_TASK INSTRUCTIONS_. There are pictures in the records below; leave them out and set down exactly the lines from the one holding "(367, 407) = (608, 294): yellow" through the one holding "(484, 386) = (111, 194): orange".

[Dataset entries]
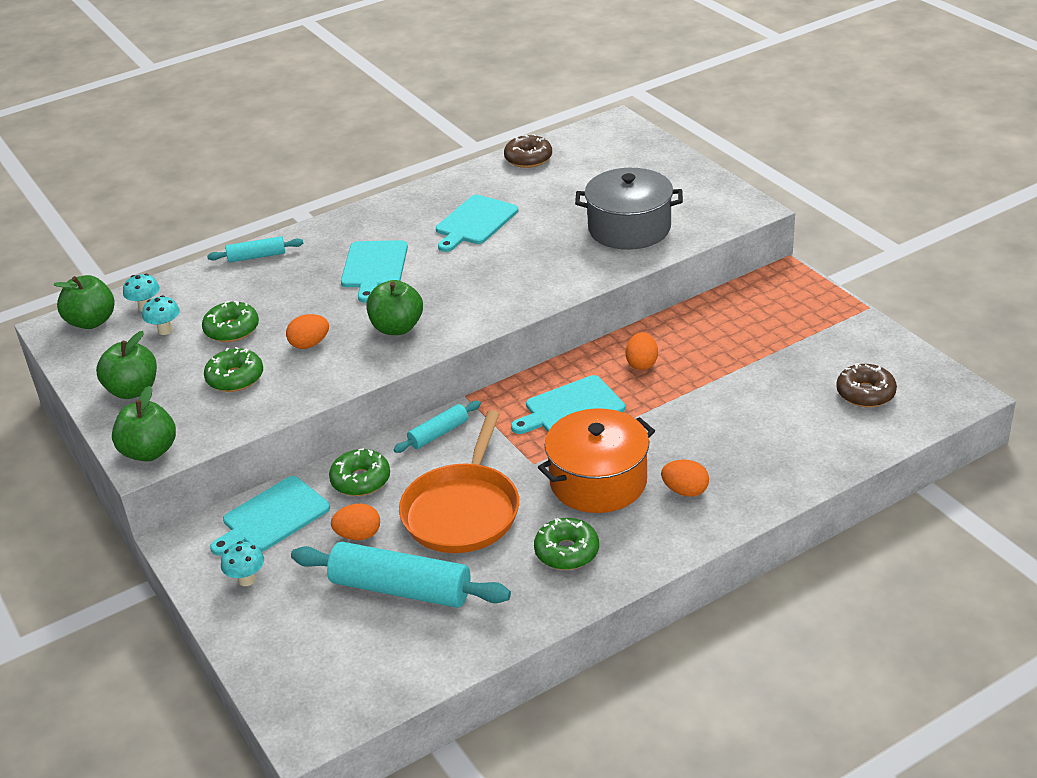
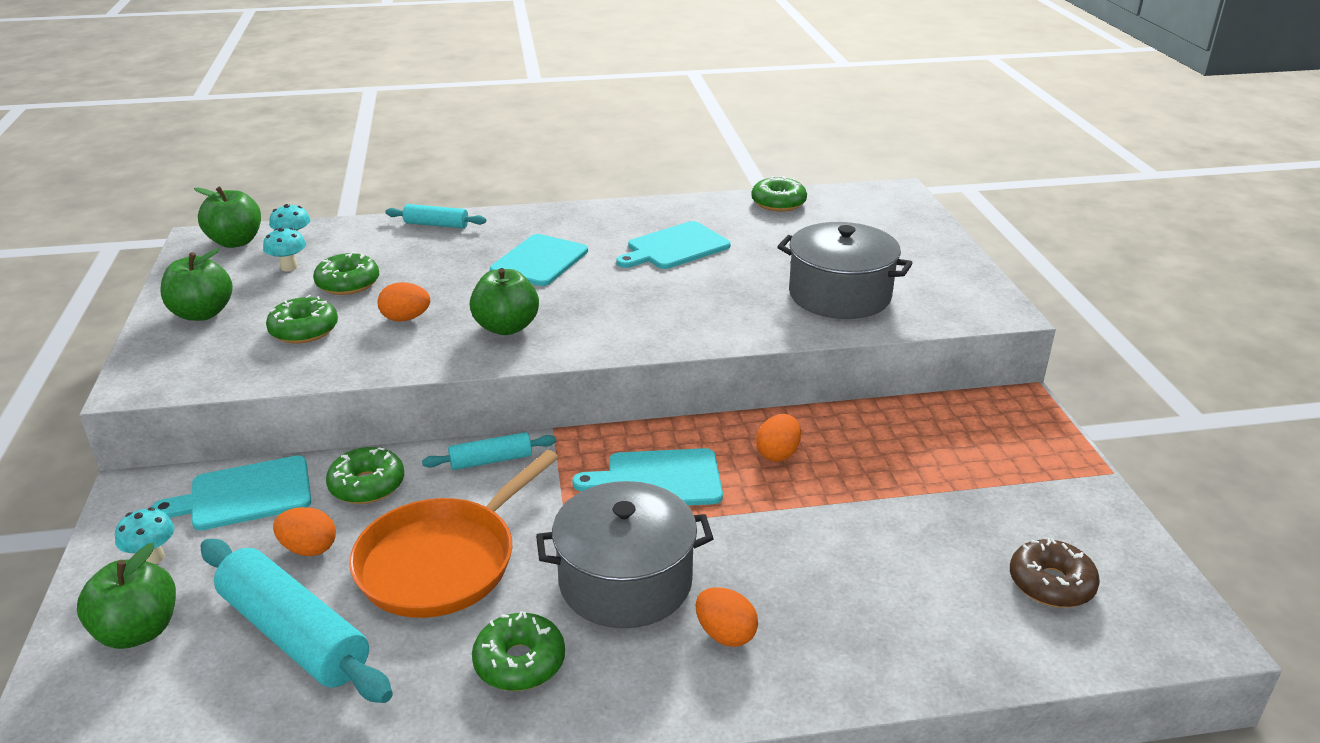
camera: 20 degrees right, 5 degrees down
(149, 452) = (151, 378): green apple -> green apple (138, 631)
(528, 159) = (778, 203): brown donut -> green donut
(598, 481) = (625, 581): orange pot -> grey pot

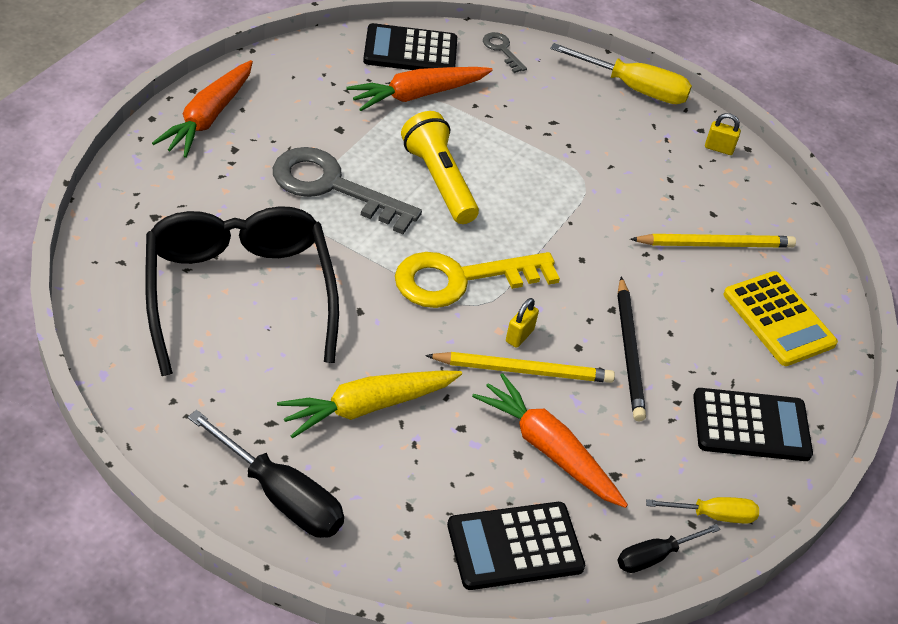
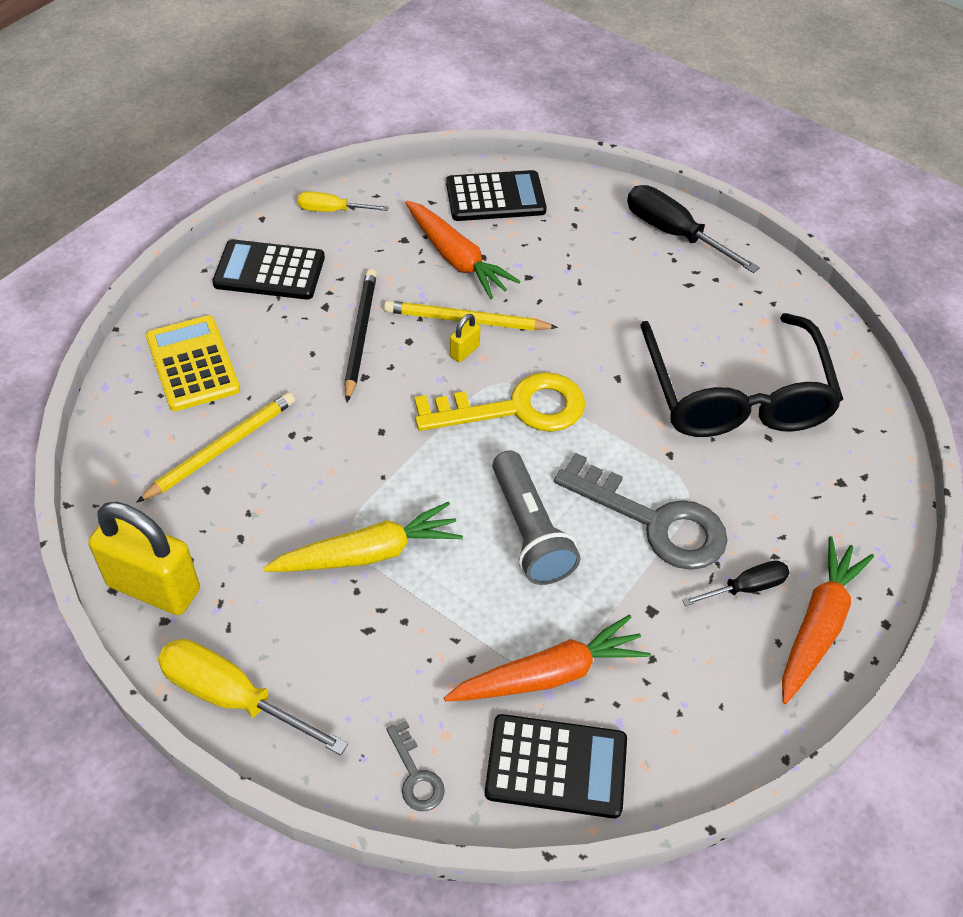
camera: 170 degrees left, 5 degrees up
(367, 407) = (608, 294): yellow carrot -> yellow carrot (368, 553)
(439, 181) = (529, 531): yellow flashlight -> grey flashlight
(654, 557) = (390, 187): black screwdriver -> black screwdriver (746, 587)
(715, 244) = (222, 448): yellow pencil -> yellow pencil turned 135 degrees clockwise
(718, 148) = (154, 587): yellow padlock -> yellow padlock, size x2.36

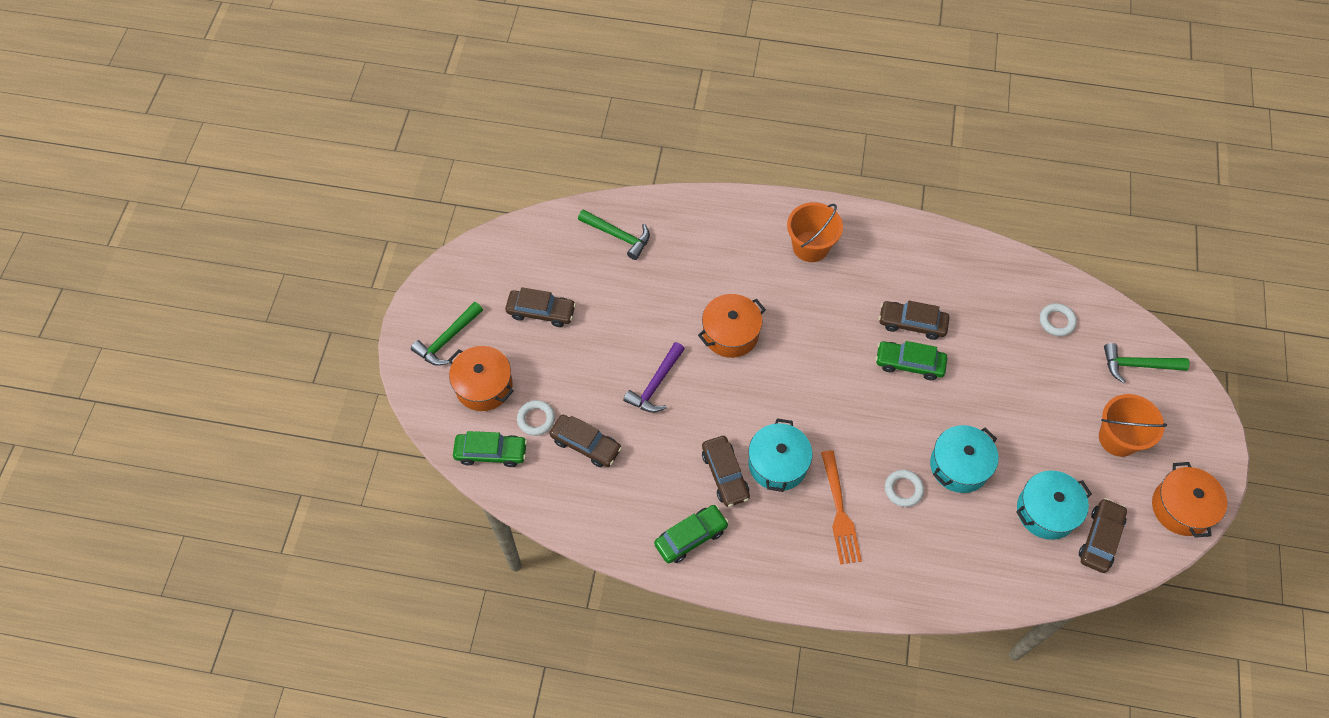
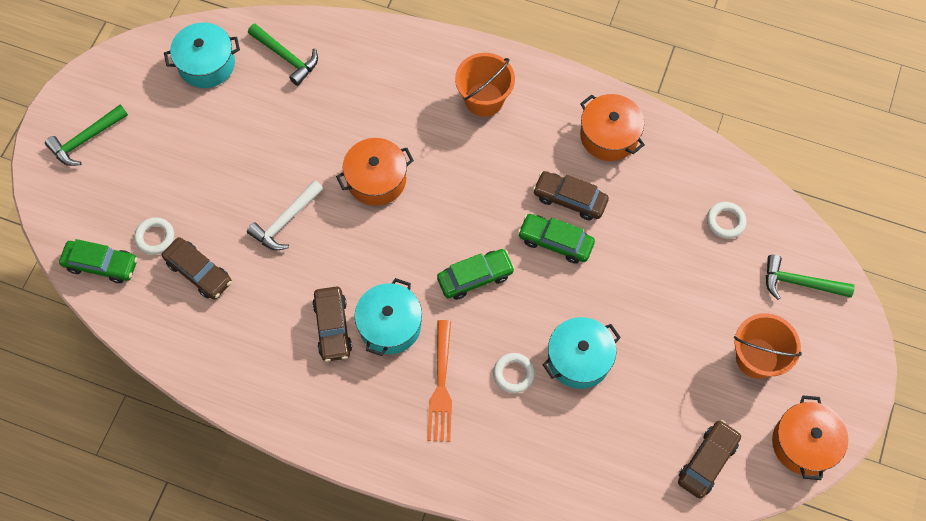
camera: 10 degrees right, 5 degrees up
(484, 386) = (111, 194): orange pot -> orange pot (609, 136)
(541, 312) = (187, 126): brown car -> none
(656, 384) = (286, 221): purple hammer -> white hammer
(691, 537) = (281, 386): green car -> green car (475, 277)
(1046, 511) = (658, 422): turquoise pot -> turquoise pot (206, 64)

_TASK OUTPUT_.
(367, 407) = (608, 294): yellow carrot -> yellow carrot (368, 553)
(439, 181) = (529, 531): yellow flashlight -> grey flashlight
(654, 557) = (390, 187): black screwdriver -> black screwdriver (746, 587)
(715, 244) = (222, 448): yellow pencil -> yellow pencil turned 135 degrees clockwise
(718, 148) = (154, 587): yellow padlock -> yellow padlock, size x2.36

camera: 10 degrees right, 5 degrees up
(484, 386) = (111, 194): orange pot -> orange pot (609, 136)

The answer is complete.